What the task requires - Examine the records and identify each line that includes the string "which". Copy those lines.

(Object tracking records)

···

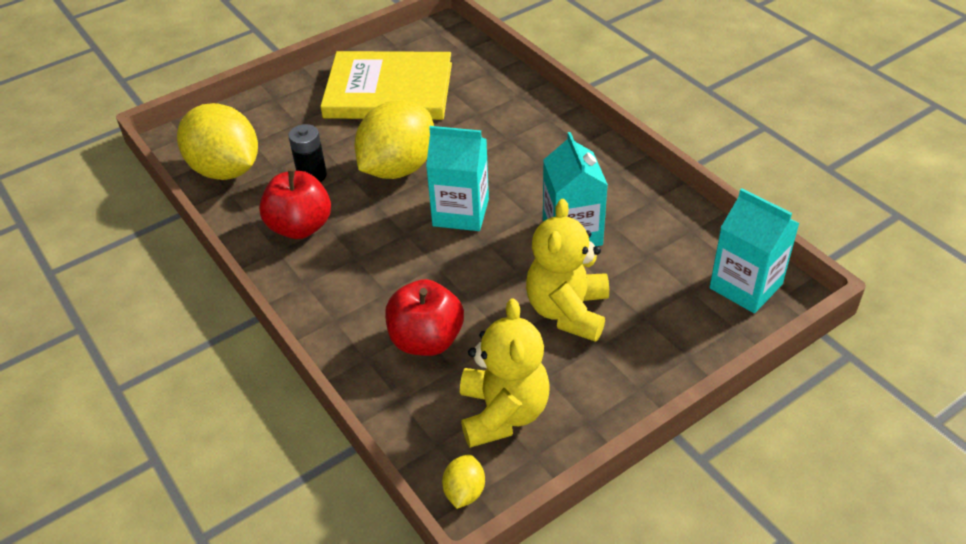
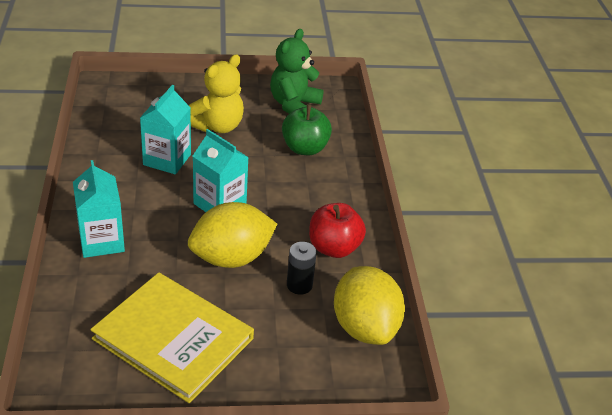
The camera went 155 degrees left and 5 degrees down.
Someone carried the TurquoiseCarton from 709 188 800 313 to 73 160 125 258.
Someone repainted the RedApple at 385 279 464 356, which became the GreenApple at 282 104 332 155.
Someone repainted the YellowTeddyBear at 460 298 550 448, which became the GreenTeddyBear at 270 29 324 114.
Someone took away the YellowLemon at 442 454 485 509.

···

Solved problem -
Someone repainted the RedApple at 385 279 464 356, which became the GreenApple at 282 104 332 155.
Someone repainted the YellowTeddyBear at 460 298 550 448, which became the GreenTeddyBear at 270 29 324 114.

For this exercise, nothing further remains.